* EXERCISE GOAL
Reproduce all of the records below, replacing every occurrence of "Votes" with "Ballots" and leaving everything else unchanged. Omit the pictures from your answer.

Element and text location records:
------------------------------------------------------------

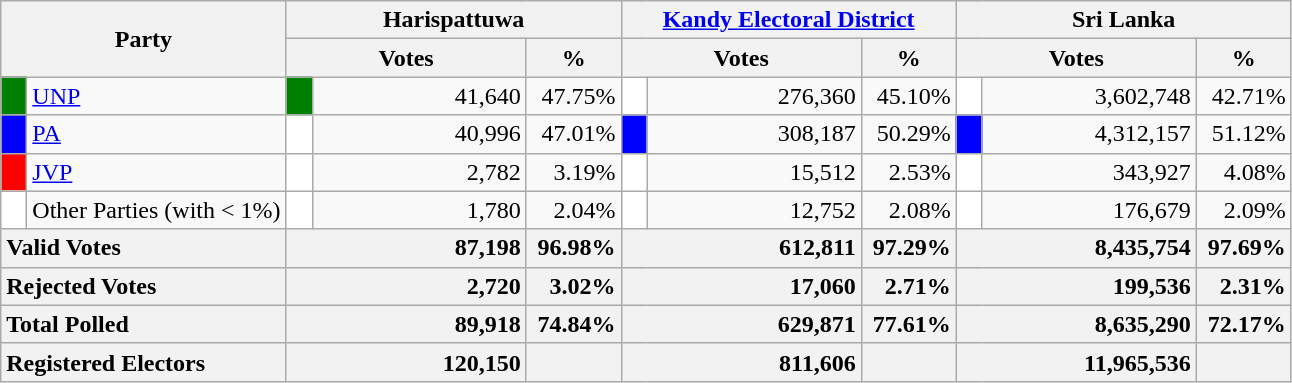
Party (144, 39)
47.75% (574, 96)
47.01% (574, 134)
77.61% (908, 324)
96.98% (574, 248)
2.53% (908, 172)
811,606 (741, 362)
Rejected Votes (144, 286)
8,435,754 (1076, 248)
4,312,157 (1089, 134)
UNP (156, 96)
97.69% (1244, 248)
276,360 (754, 96)
45.10% (908, 96)
4.08% (1244, 172)
120,150 (406, 362)
40,996 (419, 134)
2,720 (406, 286)
11,965,536 (1076, 362)
17,060 (741, 286)
42.71% (1244, 96)
3.02% (574, 286)
3,602,748 (1089, 96)
343,927 (1089, 172)
41,640 (419, 96)
Valid Votes (144, 248)
51.12% (1244, 134)
50.29% (908, 134)
199,536 (1076, 286)
612,811 (741, 248)
2.31% (1244, 286)
2.71% (908, 286)
629,871 (741, 324)
Registered Electors (144, 362)
1,780 (419, 210)
87,198 (406, 248)
12,752 (754, 210)
2,782 (419, 172)
Other Parties (with < 1%) (156, 210)
Kandy Electoral District (788, 20)
JVP (156, 172)
3.19% (574, 172)
74.84% (574, 324)
8,635,290 (1076, 324)
2.04% (574, 210)
89,918 (406, 324)
Total Polled (144, 324)
2.09% (1244, 210)
308,187 (754, 134)
2.08% (908, 210)
72.17% (1244, 324)
97.29% (908, 248)
Sri Lanka (1124, 20)
PA (156, 134)
176,679 (1089, 210)
Harispattuwa (454, 20)
15,512 (754, 172)
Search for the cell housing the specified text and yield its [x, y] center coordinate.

------------------------------------------------------------

* RESPONSE
Party (144, 39)
47.75% (574, 96)
47.01% (574, 134)
77.61% (908, 324)
96.98% (574, 248)
2.53% (908, 172)
811,606 (741, 362)
Rejected Ballots (144, 286)
8,435,754 (1076, 248)
4,312,157 (1089, 134)
UNP (156, 96)
97.69% (1244, 248)
276,360 (754, 96)
45.10% (908, 96)
4.08% (1244, 172)
120,150 (406, 362)
40,996 (419, 134)
2,720 (406, 286)
11,965,536 (1076, 362)
17,060 (741, 286)
42.71% (1244, 96)
3.02% (574, 286)
3,602,748 (1089, 96)
343,927 (1089, 172)
41,640 (419, 96)
Valid Ballots (144, 248)
51.12% (1244, 134)
50.29% (908, 134)
199,536 (1076, 286)
612,811 (741, 248)
2.31% (1244, 286)
2.71% (908, 286)
629,871 (741, 324)
Registered Electors (144, 362)
1,780 (419, 210)
87,198 (406, 248)
12,752 (754, 210)
2,782 (419, 172)
Other Parties (with < 1%) (156, 210)
Kandy Electoral District (788, 20)
JVP (156, 172)
3.19% (574, 172)
74.84% (574, 324)
8,635,290 (1076, 324)
2.04% (574, 210)
89,918 (406, 324)
Total Polled (144, 324)
2.09% (1244, 210)
308,187 (754, 134)
2.08% (908, 210)
72.17% (1244, 324)
97.29% (908, 248)
Sri Lanka (1124, 20)
PA (156, 134)
176,679 (1089, 210)
Harispattuwa (454, 20)
15,512 (754, 172)
Search for the cell housing the specified text and yield its [x, y] center coordinate.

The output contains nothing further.